> [EXERCISE INSTRUCTIONS]: Retrieve each line that contains the word "turquoise" from the entries below.

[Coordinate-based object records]
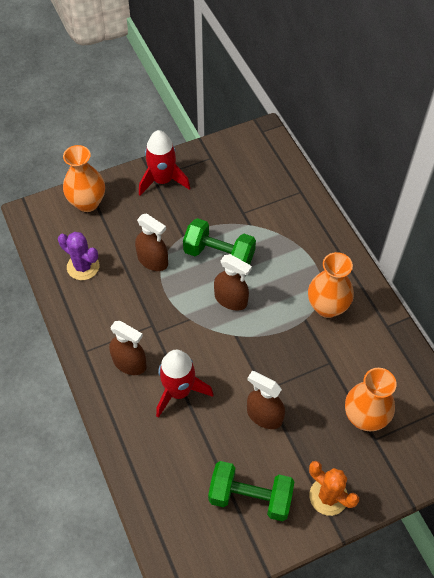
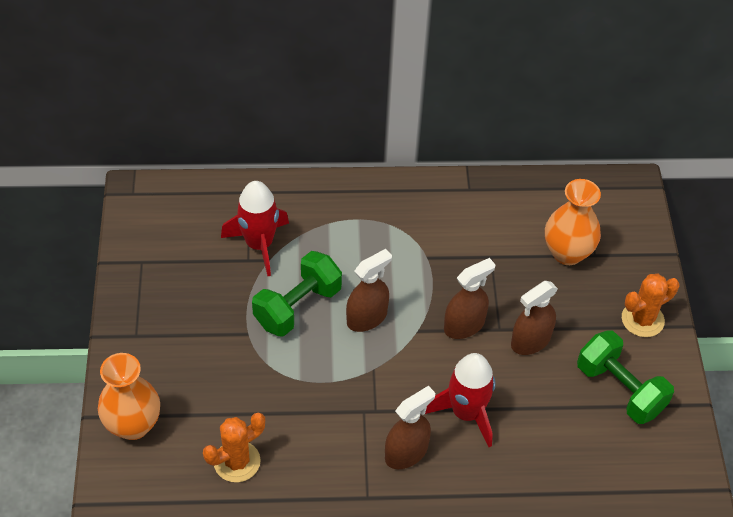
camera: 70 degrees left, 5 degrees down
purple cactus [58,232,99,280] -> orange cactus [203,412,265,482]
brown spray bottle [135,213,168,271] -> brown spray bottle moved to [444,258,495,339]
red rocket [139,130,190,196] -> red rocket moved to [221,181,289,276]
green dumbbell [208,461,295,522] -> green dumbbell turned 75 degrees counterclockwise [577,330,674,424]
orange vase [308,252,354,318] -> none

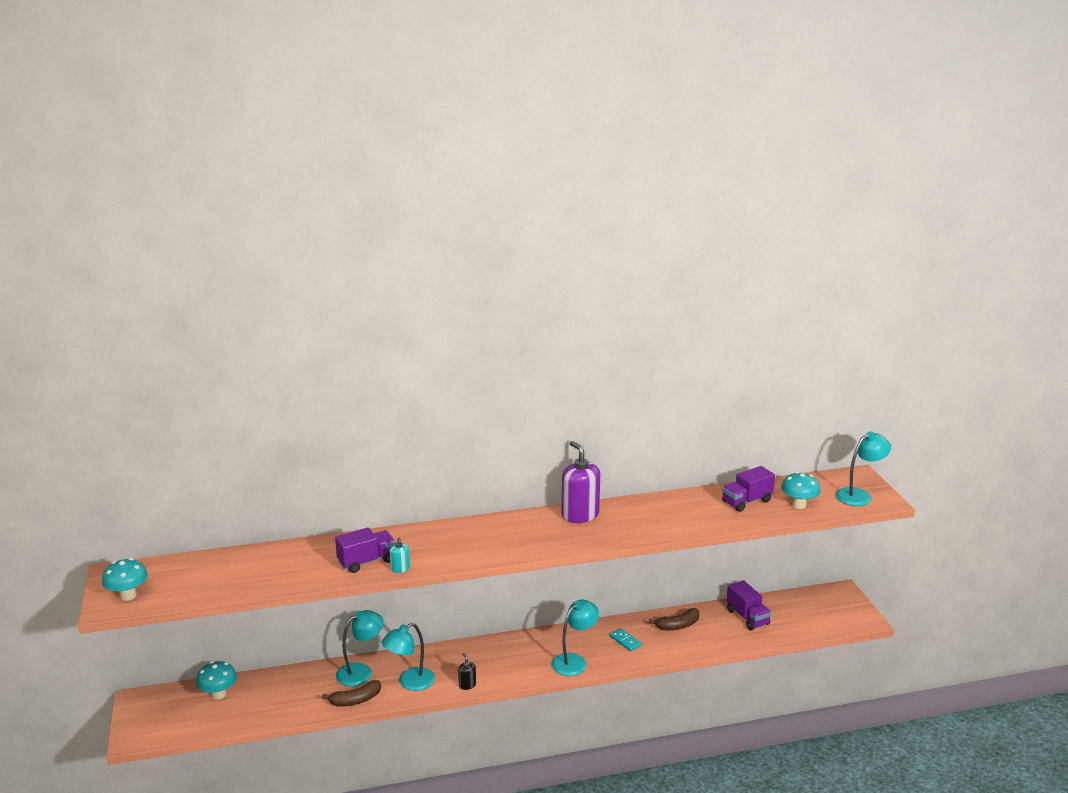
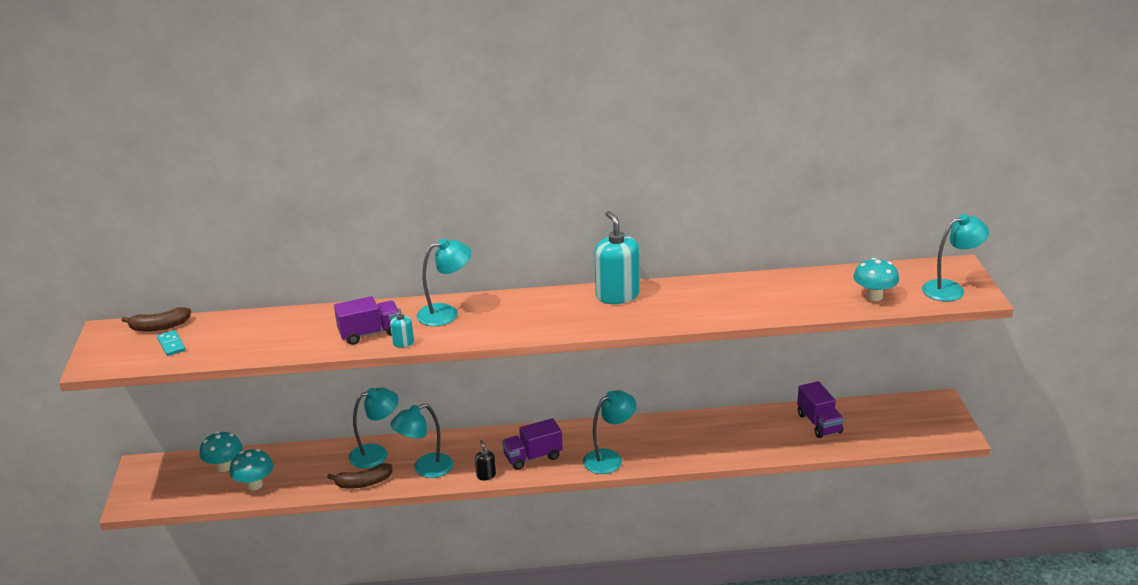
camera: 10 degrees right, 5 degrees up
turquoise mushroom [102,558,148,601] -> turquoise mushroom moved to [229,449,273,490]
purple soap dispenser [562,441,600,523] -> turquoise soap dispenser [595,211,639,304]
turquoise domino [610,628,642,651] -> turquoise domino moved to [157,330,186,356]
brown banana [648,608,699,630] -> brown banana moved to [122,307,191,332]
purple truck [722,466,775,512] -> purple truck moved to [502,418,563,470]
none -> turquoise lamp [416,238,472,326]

> [EXERCISE ANSWER]:
turquoise mushroom [102,558,148,601] -> turquoise mushroom moved to [229,449,273,490]
purple soap dispenser [562,441,600,523] -> turquoise soap dispenser [595,211,639,304]
turquoise domino [610,628,642,651] -> turquoise domino moved to [157,330,186,356]
none -> turquoise lamp [416,238,472,326]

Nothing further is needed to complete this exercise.